Return only the stretch of the material below that begins with the line containing "green notebook [195,380,312,479] -> none" and ends with the line containing "none -> red strawberry [462,275,492,310]", exactly; both of those lines belong to it.

__Records supplied__.
·····

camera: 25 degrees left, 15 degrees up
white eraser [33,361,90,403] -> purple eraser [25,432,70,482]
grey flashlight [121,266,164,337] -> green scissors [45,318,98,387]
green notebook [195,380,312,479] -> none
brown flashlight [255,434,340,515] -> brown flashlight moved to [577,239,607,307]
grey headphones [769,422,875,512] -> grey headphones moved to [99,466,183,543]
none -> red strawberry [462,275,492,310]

·····

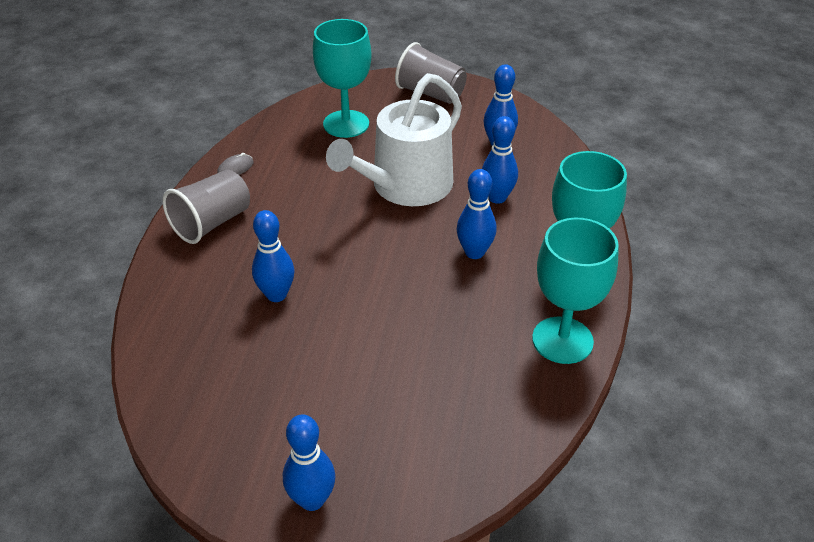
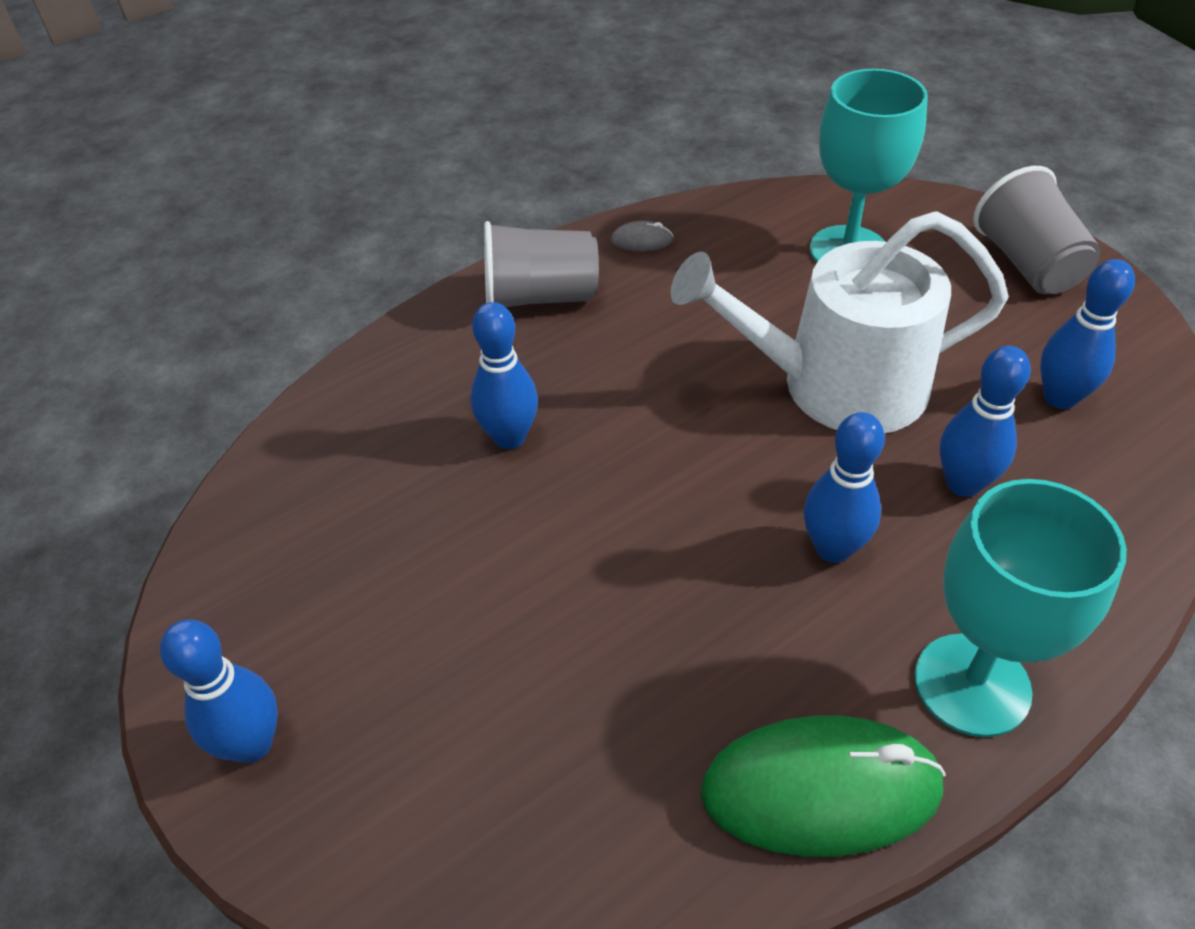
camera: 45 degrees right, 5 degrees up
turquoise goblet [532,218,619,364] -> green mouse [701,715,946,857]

·····

__Expected answer__.
green notebook [195,380,312,479] -> none
brown flashlight [255,434,340,515] -> brown flashlight moved to [577,239,607,307]
grey headphones [769,422,875,512] -> grey headphones moved to [99,466,183,543]
none -> red strawberry [462,275,492,310]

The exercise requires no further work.